- **Task to complete**: Copy every record below exactly as written, but leave out the pictures.
[Opening Supplied data section]
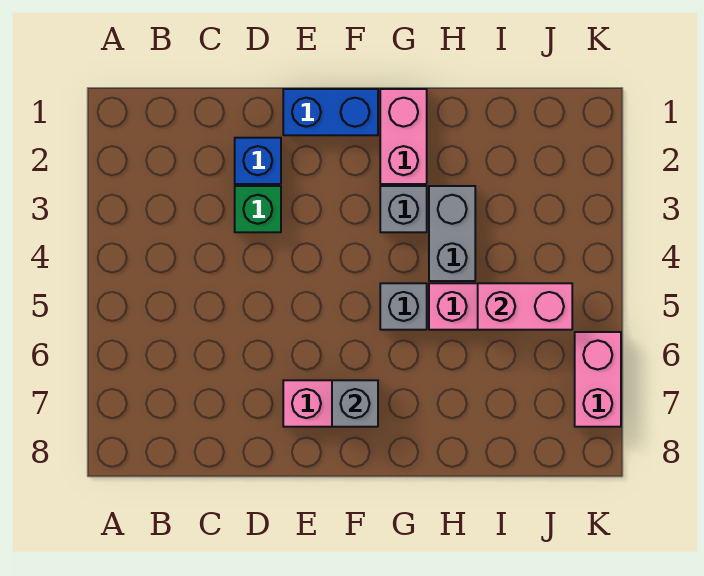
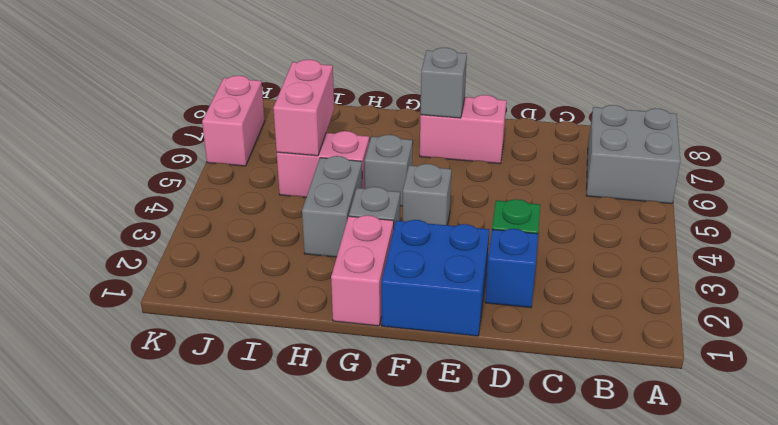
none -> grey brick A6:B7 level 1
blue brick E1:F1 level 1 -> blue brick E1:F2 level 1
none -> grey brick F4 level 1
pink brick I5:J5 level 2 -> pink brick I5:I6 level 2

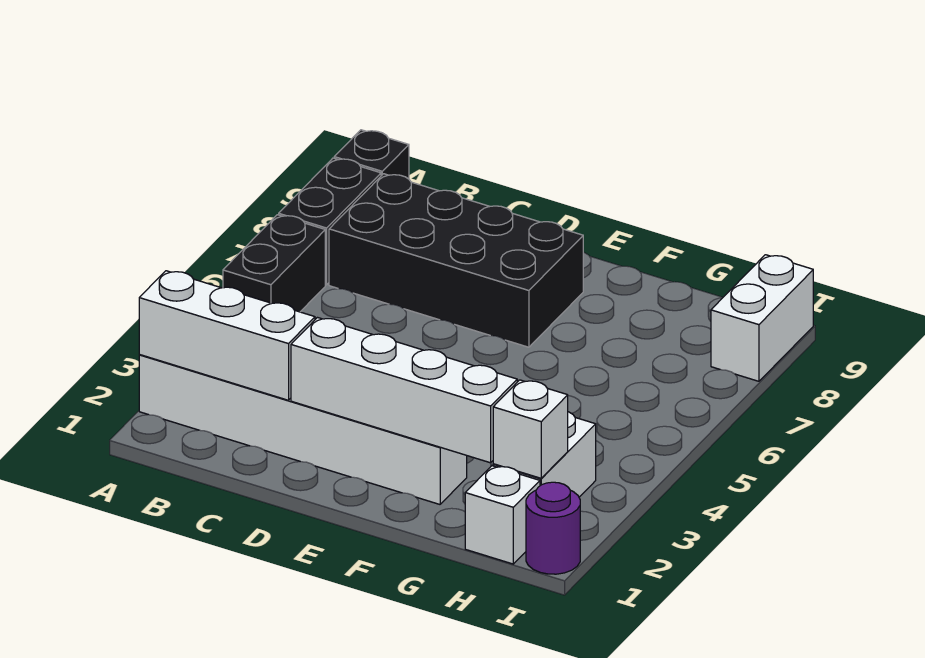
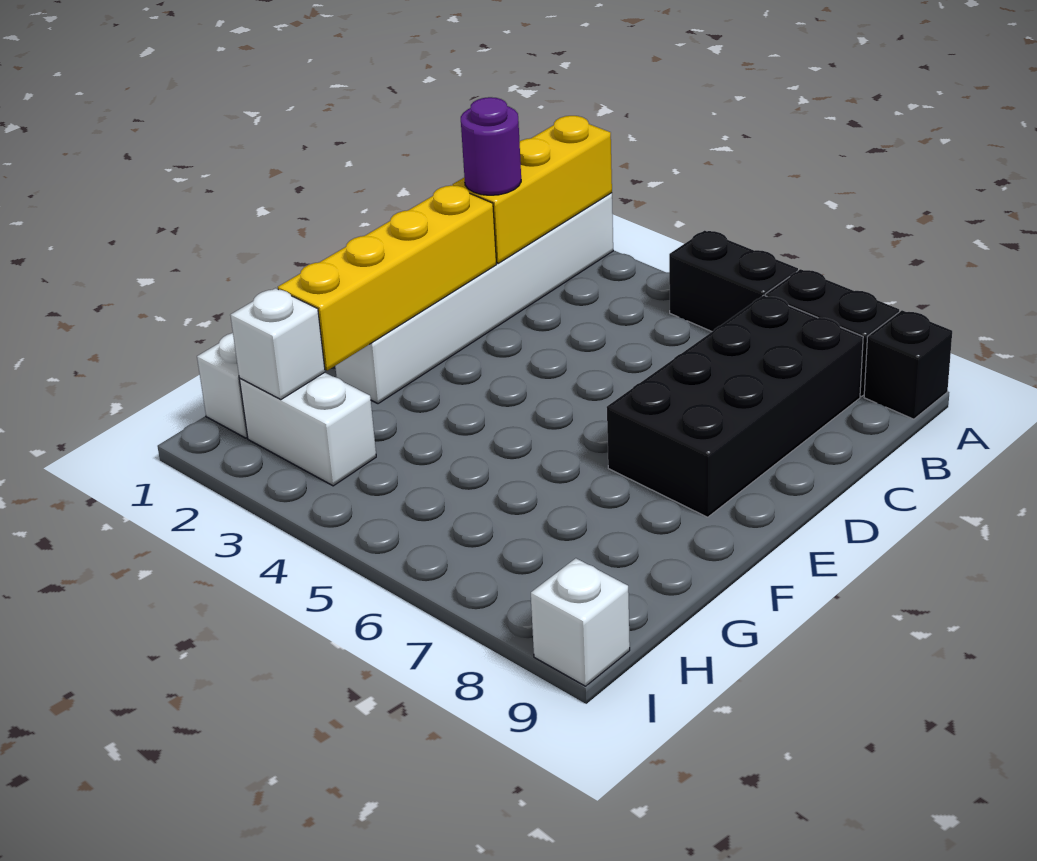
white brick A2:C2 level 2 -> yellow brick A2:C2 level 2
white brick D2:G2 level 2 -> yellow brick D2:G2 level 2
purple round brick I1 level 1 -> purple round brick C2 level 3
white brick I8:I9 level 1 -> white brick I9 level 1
[Closing Supplied data section]
- **Task response**:
none -> grey brick A6:B7 level 1
blue brick E1:F1 level 1 -> blue brick E1:F2 level 1
none -> grey brick F4 level 1
pink brick I5:J5 level 2 -> pink brick I5:I6 level 2

white brick A2:C2 level 2 -> yellow brick A2:C2 level 2
white brick D2:G2 level 2 -> yellow brick D2:G2 level 2
purple round brick I1 level 1 -> purple round brick C2 level 3
white brick I8:I9 level 1 -> white brick I9 level 1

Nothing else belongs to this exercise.